» **About this task**:
Leave the images out and repeat the data exactly as given.

[Dataset items]
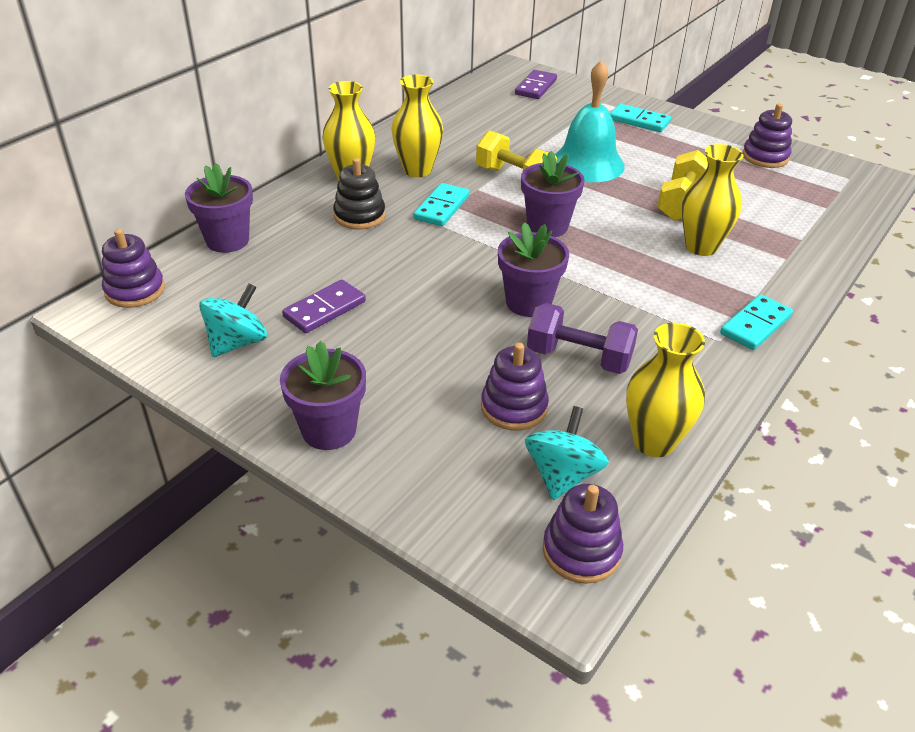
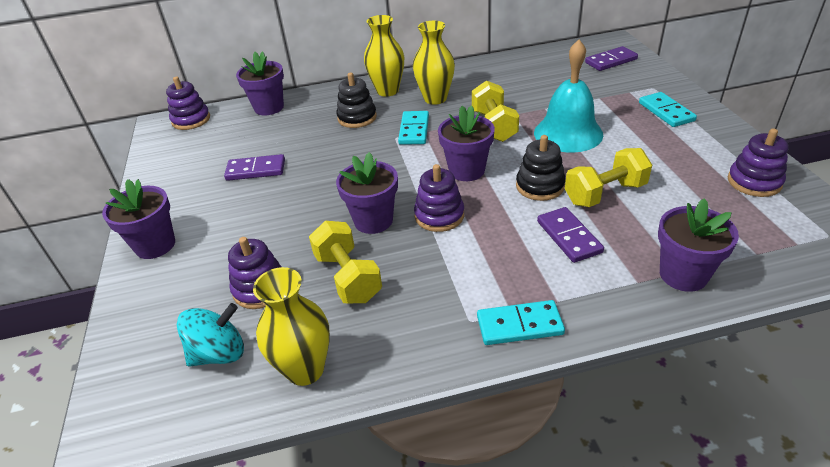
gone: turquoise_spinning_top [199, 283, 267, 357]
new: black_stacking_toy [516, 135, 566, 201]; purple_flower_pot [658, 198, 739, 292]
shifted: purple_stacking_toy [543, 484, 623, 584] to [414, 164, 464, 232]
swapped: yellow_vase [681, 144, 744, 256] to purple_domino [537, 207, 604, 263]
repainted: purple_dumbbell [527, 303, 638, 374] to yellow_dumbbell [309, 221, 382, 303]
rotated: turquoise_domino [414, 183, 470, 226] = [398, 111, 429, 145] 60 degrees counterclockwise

» **Your solution**:
gone: turquoise_spinning_top [199, 283, 267, 357]
new: black_stacking_toy [516, 135, 566, 201]; purple_flower_pot [658, 198, 739, 292]
shifted: purple_stacking_toy [543, 484, 623, 584] to [414, 164, 464, 232]
swapped: yellow_vase [681, 144, 744, 256] to purple_domino [537, 207, 604, 263]
repainted: purple_dumbbell [527, 303, 638, 374] to yellow_dumbbell [309, 221, 382, 303]
rotated: turquoise_domino [414, 183, 470, 226] = [398, 111, 429, 145] 60 degrees counterclockwise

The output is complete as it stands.